Colored geometric primitive data
——

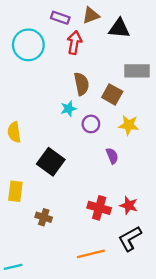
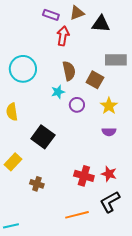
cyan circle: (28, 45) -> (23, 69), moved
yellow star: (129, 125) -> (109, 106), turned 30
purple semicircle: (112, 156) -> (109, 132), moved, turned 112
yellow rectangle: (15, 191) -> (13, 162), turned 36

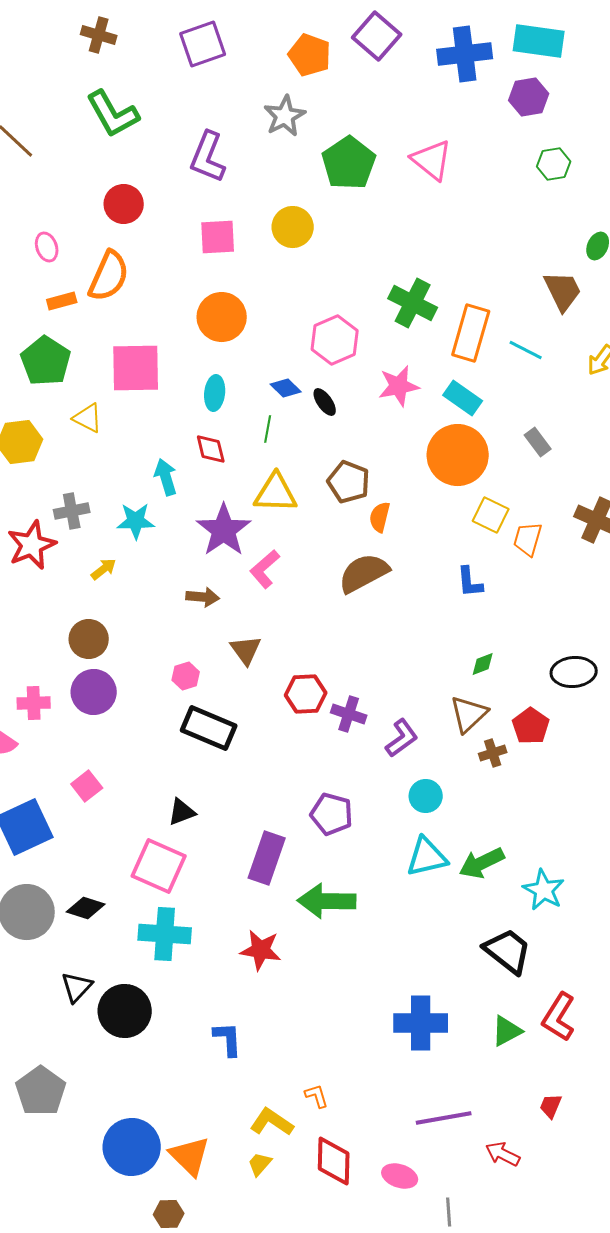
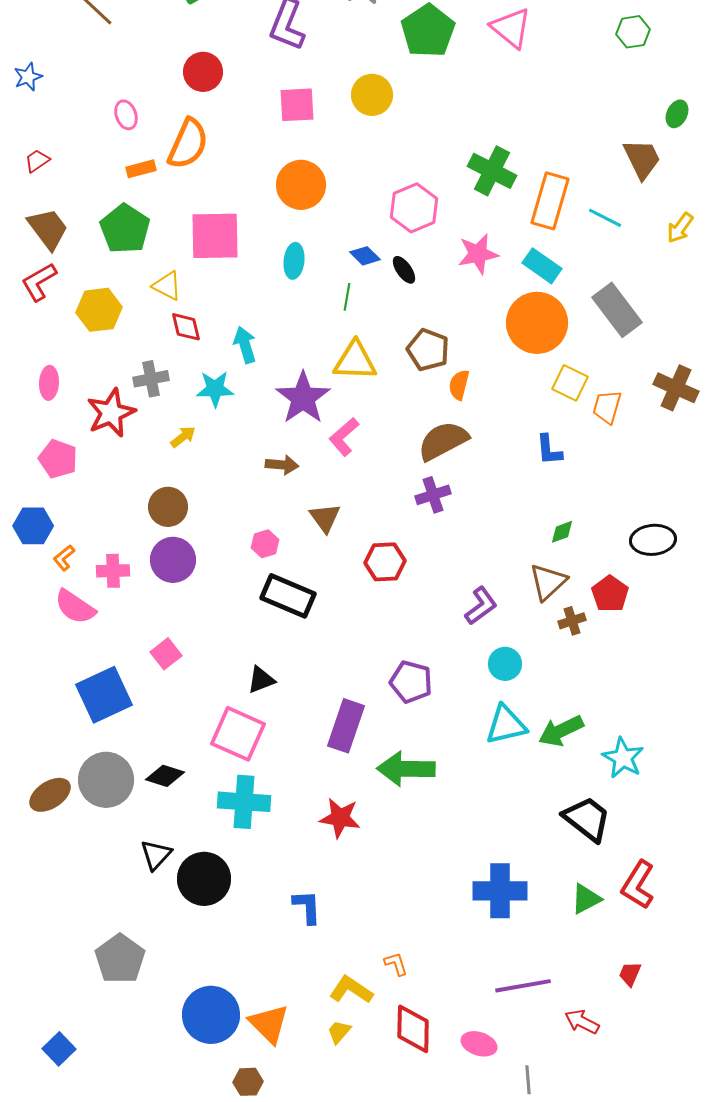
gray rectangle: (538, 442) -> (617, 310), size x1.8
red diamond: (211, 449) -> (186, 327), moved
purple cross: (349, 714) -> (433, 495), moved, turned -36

——

* PROBLEM *
Show each line in the data where the string "rectangle" appears.

* ANSWER TO THE PROBLEM *
yellow rectangle: (15, 191) -> (13, 162), turned 36
gray rectangle: (538, 442) -> (617, 310), size x1.8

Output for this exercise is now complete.